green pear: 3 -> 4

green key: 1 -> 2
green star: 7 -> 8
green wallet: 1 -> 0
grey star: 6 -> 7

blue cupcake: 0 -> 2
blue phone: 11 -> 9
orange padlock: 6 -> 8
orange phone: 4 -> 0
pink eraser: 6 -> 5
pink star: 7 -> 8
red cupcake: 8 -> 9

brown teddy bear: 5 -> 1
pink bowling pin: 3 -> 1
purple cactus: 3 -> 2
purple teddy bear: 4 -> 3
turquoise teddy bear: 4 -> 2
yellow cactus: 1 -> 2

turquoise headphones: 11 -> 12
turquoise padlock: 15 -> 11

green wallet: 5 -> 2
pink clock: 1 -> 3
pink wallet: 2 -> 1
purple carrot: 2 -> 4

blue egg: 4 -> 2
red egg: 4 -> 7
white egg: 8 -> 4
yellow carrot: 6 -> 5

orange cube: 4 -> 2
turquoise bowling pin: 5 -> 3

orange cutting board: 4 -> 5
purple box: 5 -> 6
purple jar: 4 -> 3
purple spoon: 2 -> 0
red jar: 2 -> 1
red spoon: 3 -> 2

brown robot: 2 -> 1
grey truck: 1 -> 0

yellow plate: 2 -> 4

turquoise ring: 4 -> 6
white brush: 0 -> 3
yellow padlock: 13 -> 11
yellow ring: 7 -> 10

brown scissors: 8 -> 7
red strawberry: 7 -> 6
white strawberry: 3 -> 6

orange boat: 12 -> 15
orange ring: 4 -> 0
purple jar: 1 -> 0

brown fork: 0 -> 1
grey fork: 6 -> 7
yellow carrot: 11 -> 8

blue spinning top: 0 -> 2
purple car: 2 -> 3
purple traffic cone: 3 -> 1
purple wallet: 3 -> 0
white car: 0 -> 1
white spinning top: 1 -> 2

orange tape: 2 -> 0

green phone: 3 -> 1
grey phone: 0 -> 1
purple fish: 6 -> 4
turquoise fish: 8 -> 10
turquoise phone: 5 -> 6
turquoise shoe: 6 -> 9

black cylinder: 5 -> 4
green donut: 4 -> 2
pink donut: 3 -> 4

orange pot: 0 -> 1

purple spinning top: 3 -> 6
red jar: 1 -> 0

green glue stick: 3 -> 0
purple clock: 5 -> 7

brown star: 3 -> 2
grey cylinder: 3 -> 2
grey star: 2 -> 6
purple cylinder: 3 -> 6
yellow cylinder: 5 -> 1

• WORK TO COMPLETE:
Please copy the lines above from the line with "orange phone: 4 -> 0" up to and including the line with "turquoise headphones: 11 -> 12", exactly as written and with nothing else.

• SOLUTION TO THIS TASK:
orange phone: 4 -> 0
pink eraser: 6 -> 5
pink star: 7 -> 8
red cupcake: 8 -> 9

brown teddy bear: 5 -> 1
pink bowling pin: 3 -> 1
purple cactus: 3 -> 2
purple teddy bear: 4 -> 3
turquoise teddy bear: 4 -> 2
yellow cactus: 1 -> 2

turquoise headphones: 11 -> 12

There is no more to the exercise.